What to work on ->
Put each text line of the listing into a Markdown table with the columns "Row" and "Entry". Number the rows in order, skip blank lines, and leave out the pictures.

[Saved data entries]
----

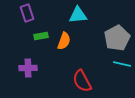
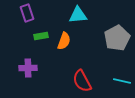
cyan line: moved 17 px down
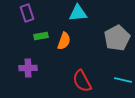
cyan triangle: moved 2 px up
cyan line: moved 1 px right, 1 px up
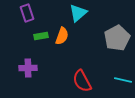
cyan triangle: rotated 36 degrees counterclockwise
orange semicircle: moved 2 px left, 5 px up
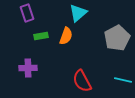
orange semicircle: moved 4 px right
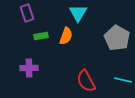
cyan triangle: rotated 18 degrees counterclockwise
gray pentagon: rotated 15 degrees counterclockwise
purple cross: moved 1 px right
red semicircle: moved 4 px right
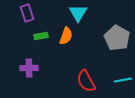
cyan line: rotated 24 degrees counterclockwise
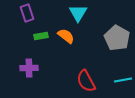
orange semicircle: rotated 72 degrees counterclockwise
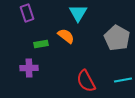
green rectangle: moved 8 px down
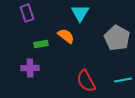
cyan triangle: moved 2 px right
purple cross: moved 1 px right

----

The reply ->
| Row | Entry |
|---|---|
| 1 | cyan line: moved 17 px down |
| 2 | cyan triangle: moved 2 px up |
| 3 | cyan line: moved 1 px right, 1 px up |
| 4 | cyan triangle: rotated 36 degrees counterclockwise |
| 5 | orange semicircle: moved 2 px left, 5 px up |
| 6 | orange semicircle: moved 4 px right |
| 7 | cyan triangle: rotated 18 degrees counterclockwise |
| 8 | gray pentagon: rotated 15 degrees counterclockwise |
| 9 | purple cross: moved 1 px right |
| 10 | red semicircle: moved 4 px right |
| 11 | cyan line: rotated 24 degrees counterclockwise |
| 12 | orange semicircle: rotated 72 degrees counterclockwise |
| 13 | green rectangle: moved 8 px down |
| 14 | cyan triangle: moved 2 px right |
| 15 | purple cross: moved 1 px right |